--- GOAL OF THE EXERCISE ---
Reproduce exactly, from the data that follows, the line with "blue plate B1", the line with "brown plate H6:I7", and every line that lies between them.

--- DATA RECORDS ---

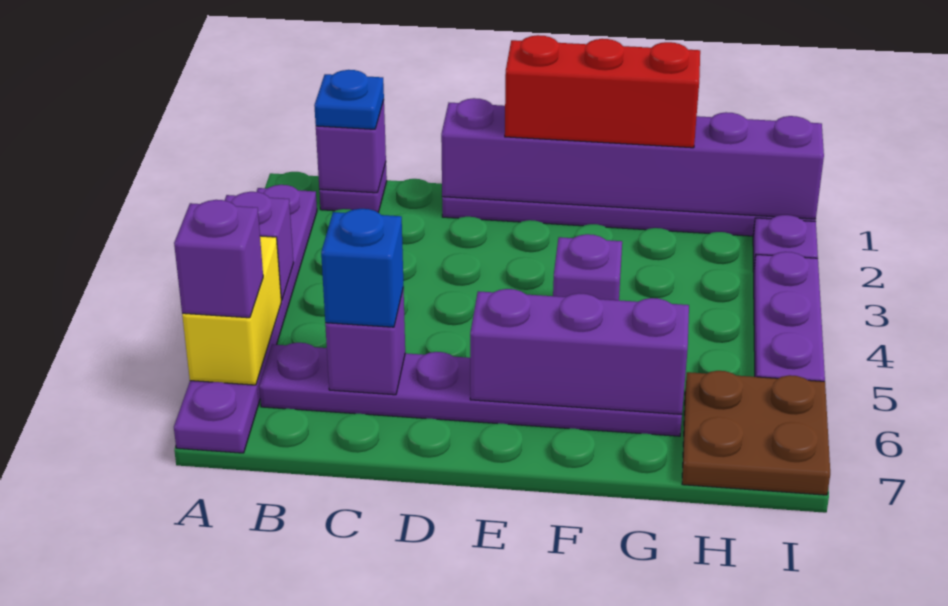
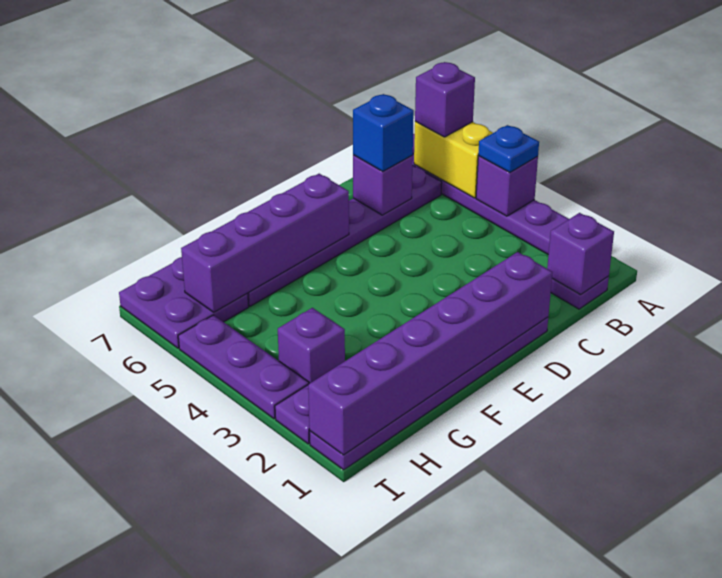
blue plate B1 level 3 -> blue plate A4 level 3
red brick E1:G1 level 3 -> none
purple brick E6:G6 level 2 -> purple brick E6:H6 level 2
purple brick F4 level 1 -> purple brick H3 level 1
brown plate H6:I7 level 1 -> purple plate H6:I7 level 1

---
--- DATA RECORDS ---

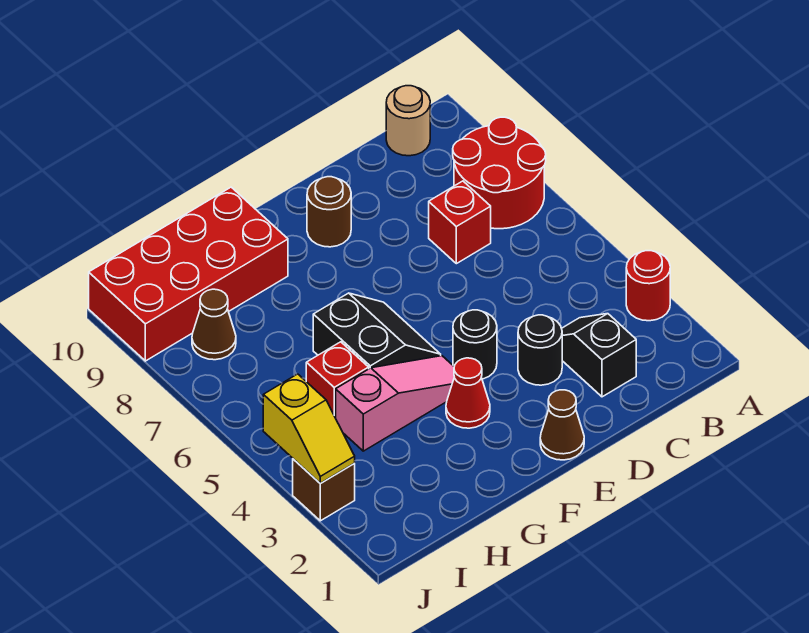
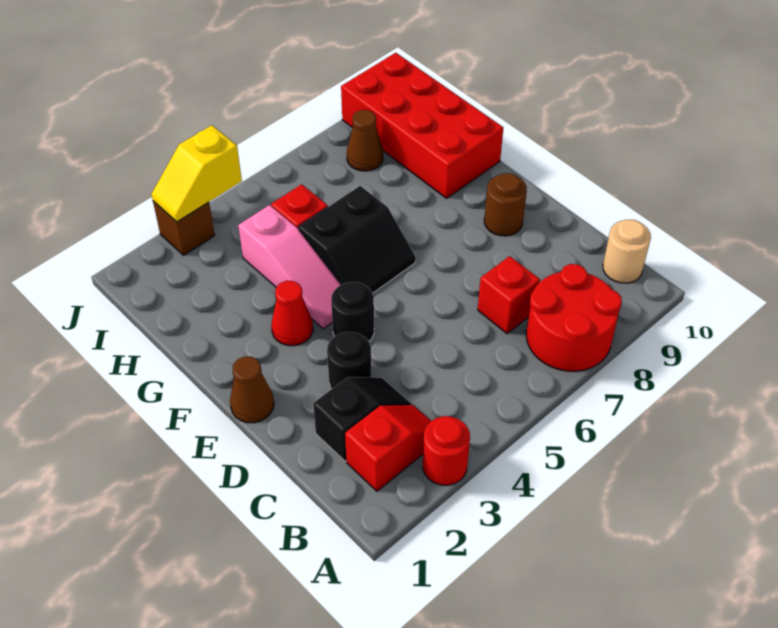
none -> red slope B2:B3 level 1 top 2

---

--- ANSWER BOX ---
blue plate B1 level 3 -> blue plate A4 level 3
red brick E1:G1 level 3 -> none
purple brick E6:G6 level 2 -> purple brick E6:H6 level 2
purple brick F4 level 1 -> purple brick H3 level 1
brown plate H6:I7 level 1 -> purple plate H6:I7 level 1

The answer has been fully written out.